** HOW TO COMPLETE THIS TASK **
Copy, word for word, the lines below from the one containing "(402, 514) = (76, 272): green" up to and including the one containing "(380, 79) = (352, 406): orange", with pictures left out.

::::::::::

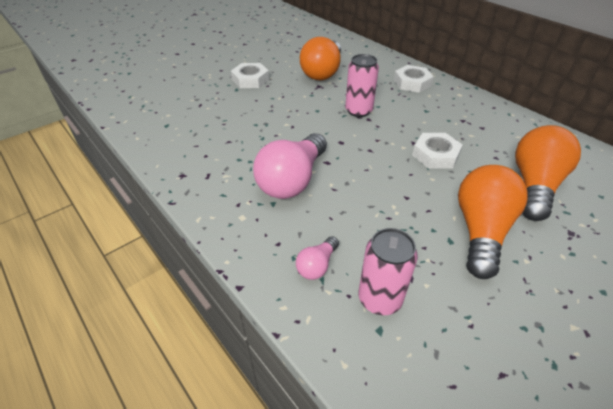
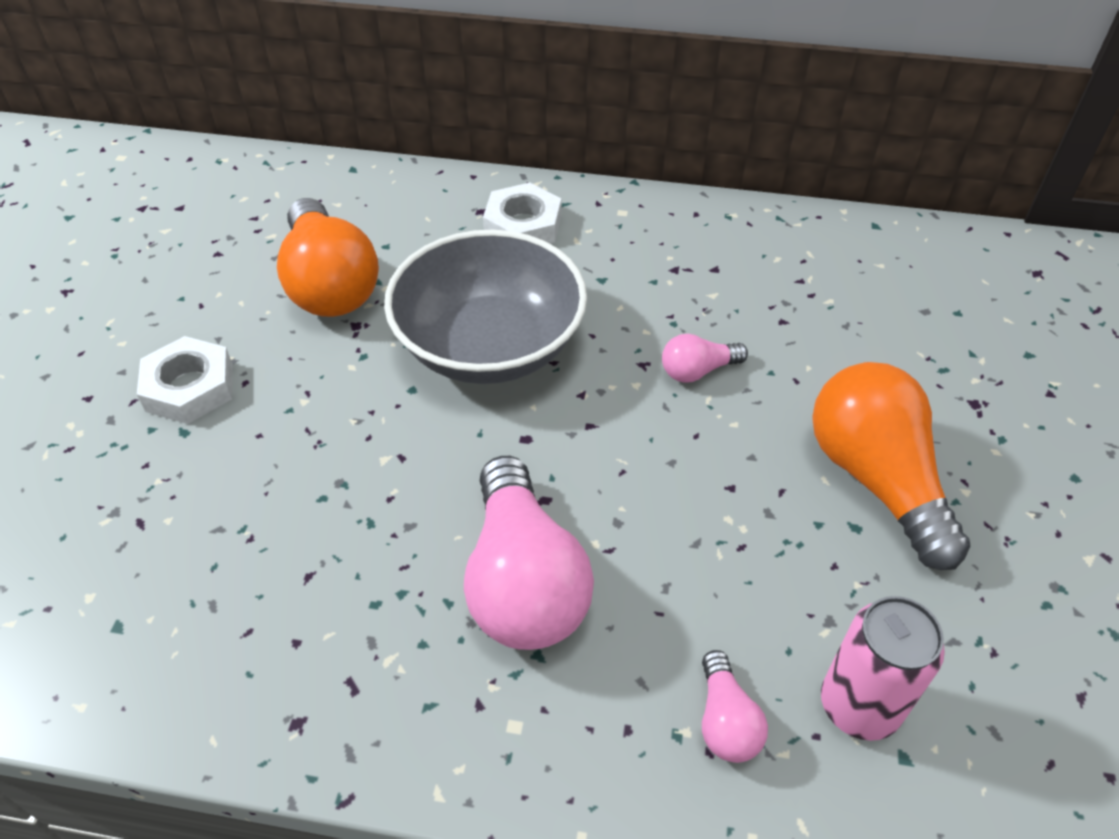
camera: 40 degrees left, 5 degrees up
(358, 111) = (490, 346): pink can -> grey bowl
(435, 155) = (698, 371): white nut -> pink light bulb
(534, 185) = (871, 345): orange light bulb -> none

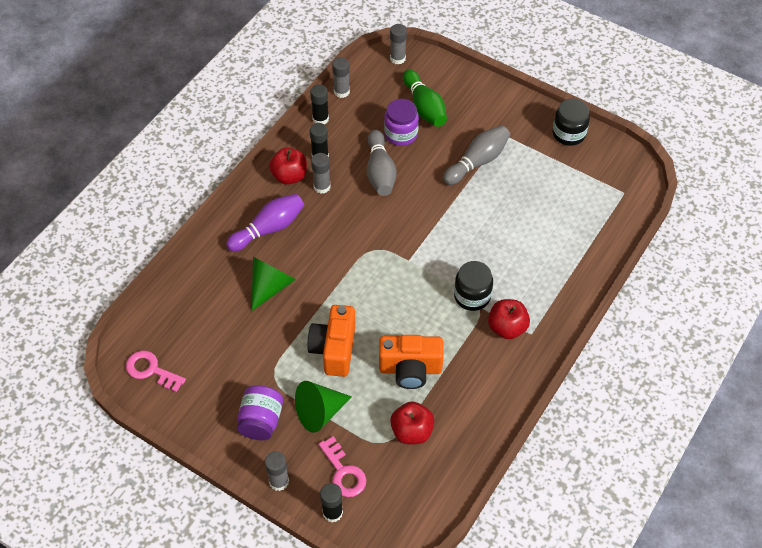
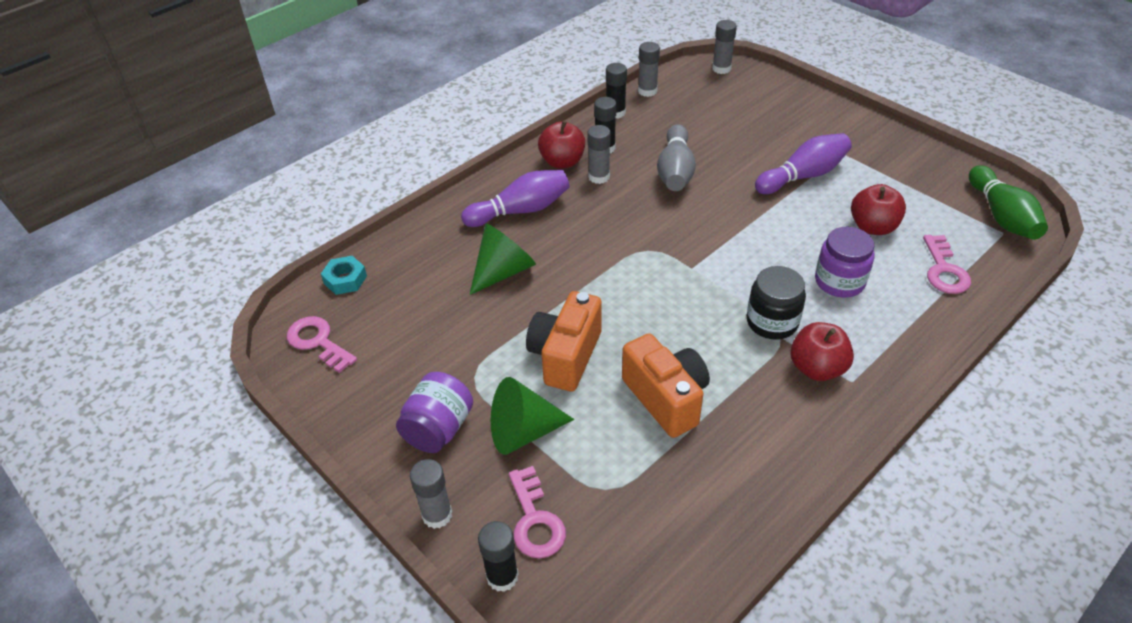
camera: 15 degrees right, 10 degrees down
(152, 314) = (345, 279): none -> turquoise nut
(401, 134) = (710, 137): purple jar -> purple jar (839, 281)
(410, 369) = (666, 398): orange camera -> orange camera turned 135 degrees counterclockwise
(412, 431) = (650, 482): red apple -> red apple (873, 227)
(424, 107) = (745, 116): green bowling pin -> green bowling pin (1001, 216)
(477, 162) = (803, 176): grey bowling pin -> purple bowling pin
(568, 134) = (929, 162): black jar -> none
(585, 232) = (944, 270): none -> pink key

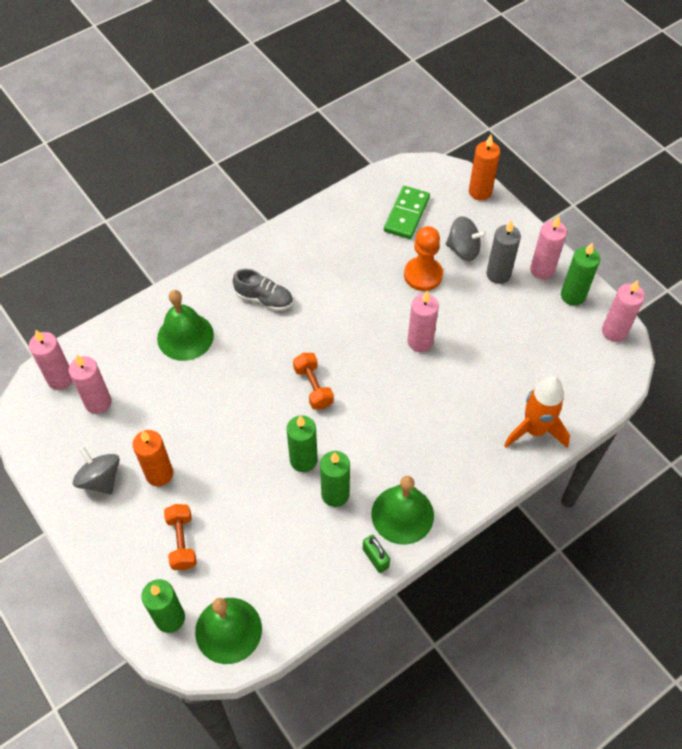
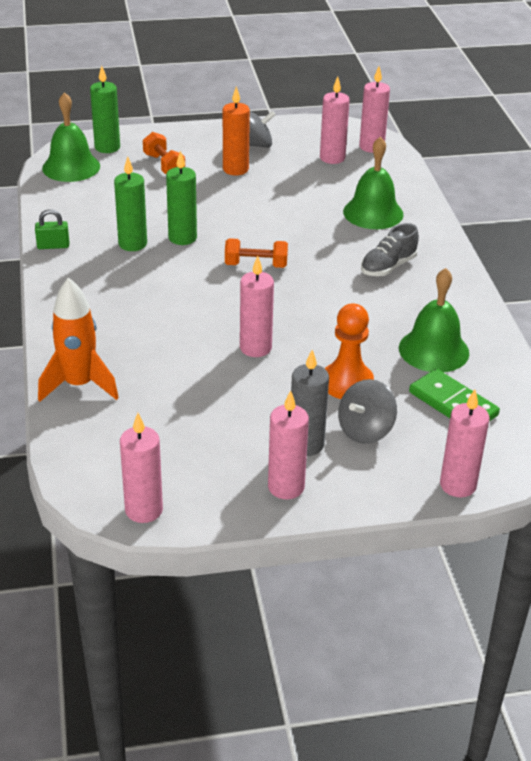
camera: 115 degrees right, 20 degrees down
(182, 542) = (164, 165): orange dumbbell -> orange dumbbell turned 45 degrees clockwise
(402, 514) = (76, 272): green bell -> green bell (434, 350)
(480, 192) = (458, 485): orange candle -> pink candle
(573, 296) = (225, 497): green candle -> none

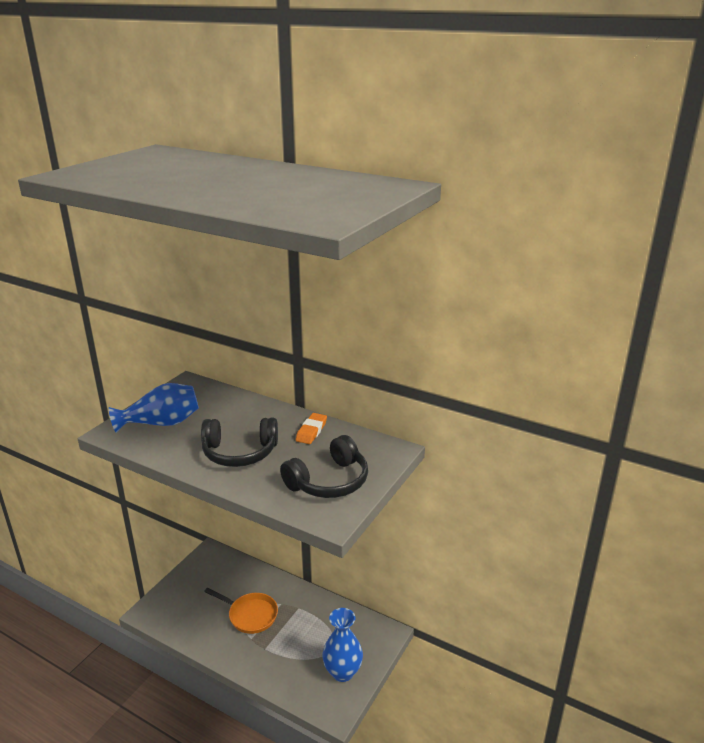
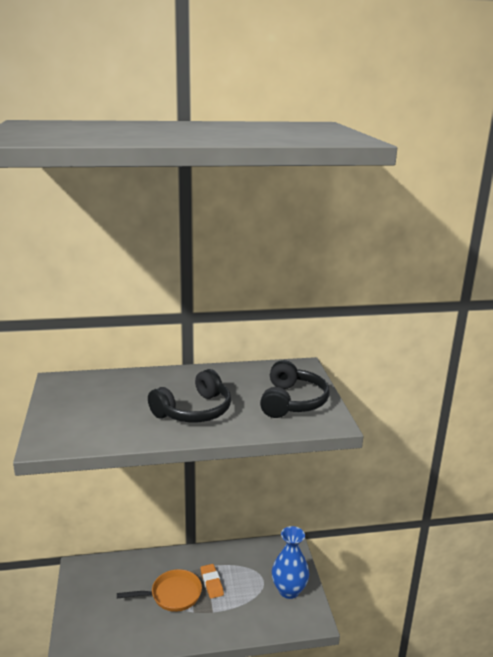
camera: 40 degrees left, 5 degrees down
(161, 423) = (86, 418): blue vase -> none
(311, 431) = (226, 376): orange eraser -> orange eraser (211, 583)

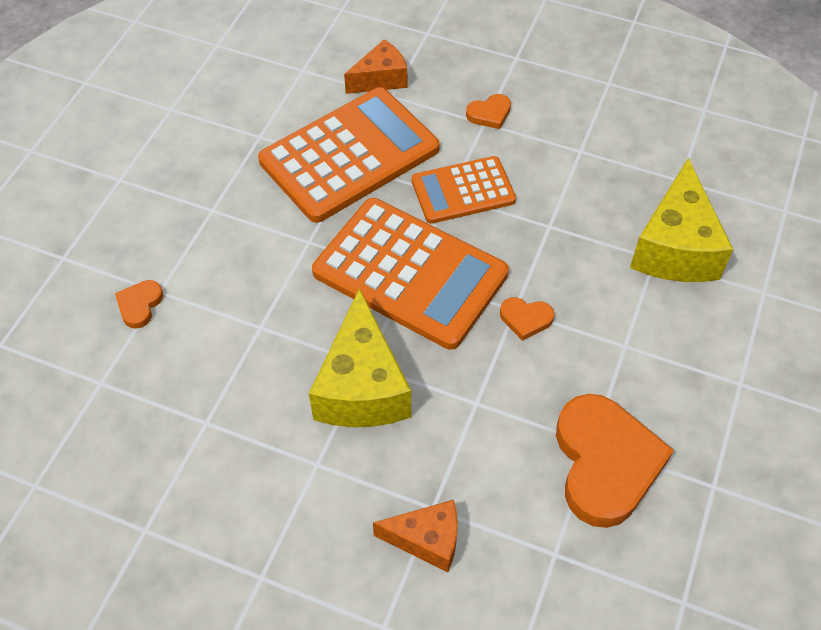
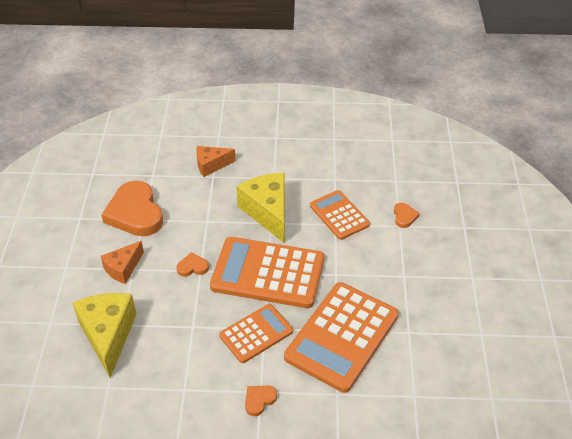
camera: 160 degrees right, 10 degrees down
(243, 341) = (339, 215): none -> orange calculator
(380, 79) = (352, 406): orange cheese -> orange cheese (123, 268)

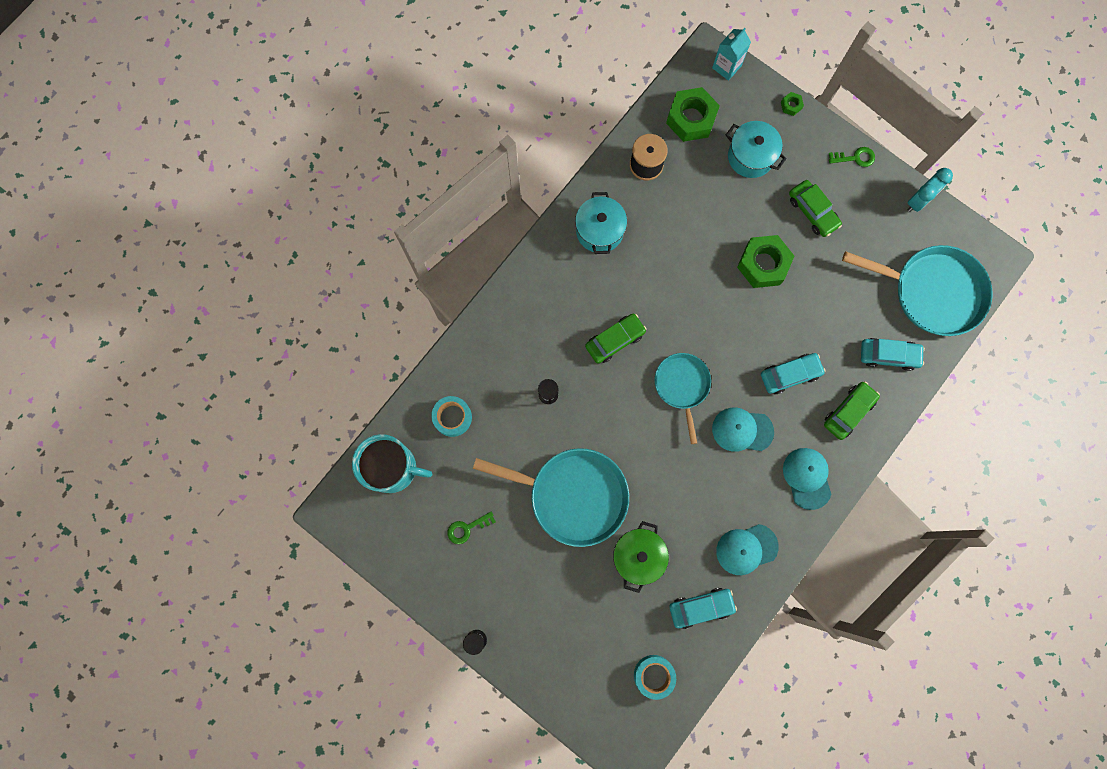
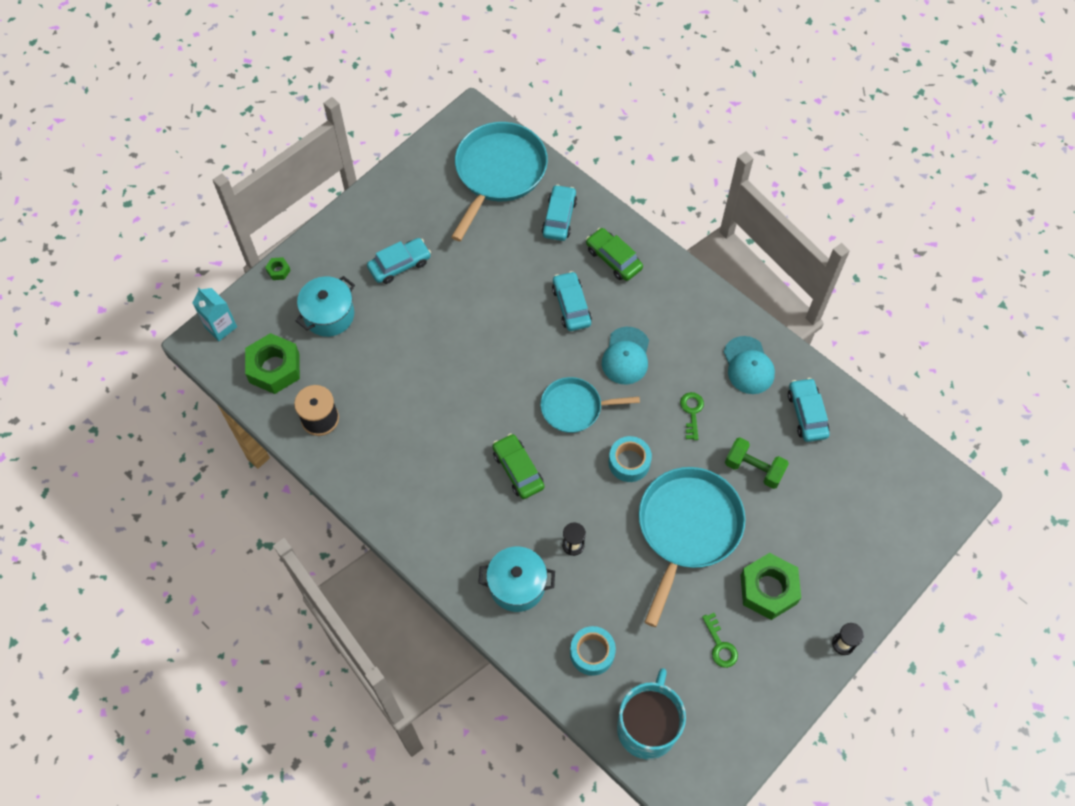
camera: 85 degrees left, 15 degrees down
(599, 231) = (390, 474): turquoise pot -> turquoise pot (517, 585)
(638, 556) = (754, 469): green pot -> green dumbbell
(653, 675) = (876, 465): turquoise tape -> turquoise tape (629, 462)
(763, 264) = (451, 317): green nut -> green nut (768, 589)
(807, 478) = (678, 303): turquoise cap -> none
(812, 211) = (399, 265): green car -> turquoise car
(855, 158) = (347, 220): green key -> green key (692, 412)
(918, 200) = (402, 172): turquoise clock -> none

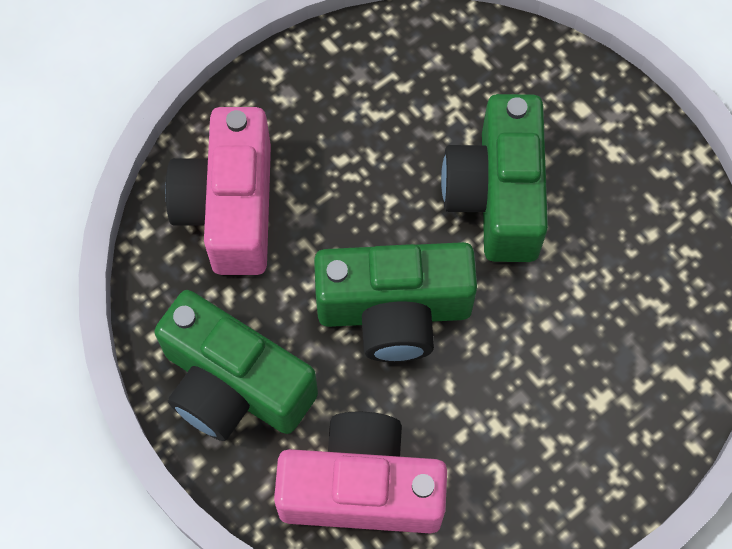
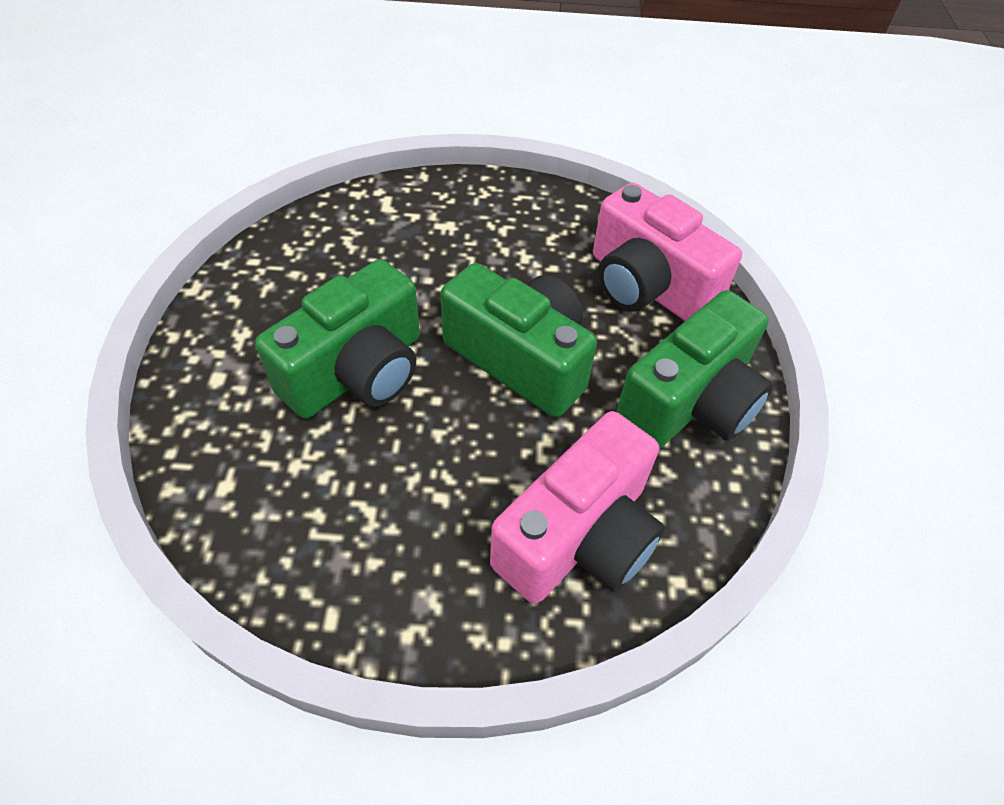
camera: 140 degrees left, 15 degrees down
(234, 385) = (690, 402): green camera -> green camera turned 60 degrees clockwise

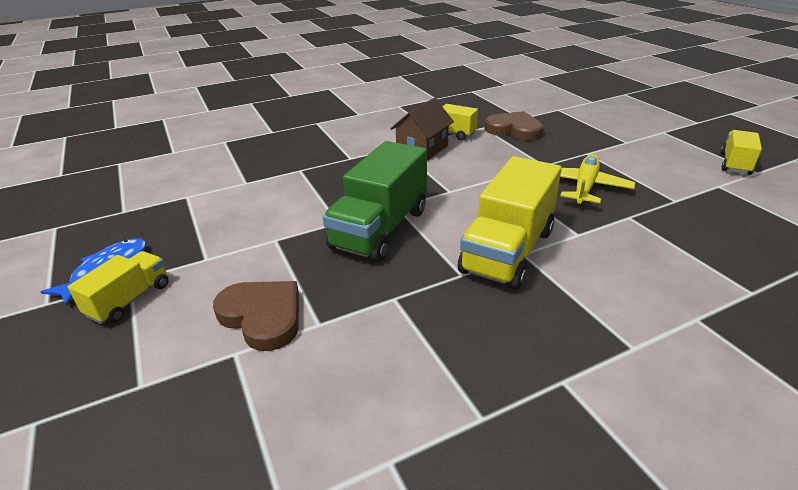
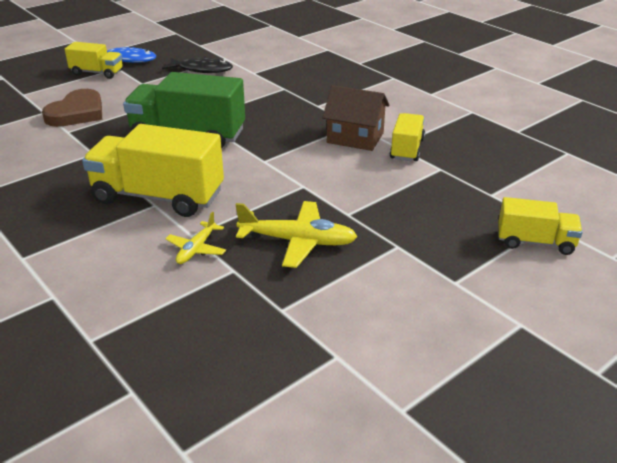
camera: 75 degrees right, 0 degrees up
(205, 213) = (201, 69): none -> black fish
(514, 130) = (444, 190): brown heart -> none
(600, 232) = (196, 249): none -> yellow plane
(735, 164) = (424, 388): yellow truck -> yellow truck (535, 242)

::::::::::

** THE ANSWER **
(402, 514) = (76, 272): green bell -> green bell (434, 350)
(480, 192) = (458, 485): orange candle -> pink candle
(573, 296) = (225, 497): green candle -> none

camera: 40 degrees left, 5 degrees down
(161, 423) = (86, 418): blue vase -> none
(311, 431) = (226, 376): orange eraser -> orange eraser (211, 583)

camera: 160 degrees right, 10 degrees down
(243, 341) = (339, 215): none -> orange calculator
(380, 79) = (352, 406): orange cheese -> orange cheese (123, 268)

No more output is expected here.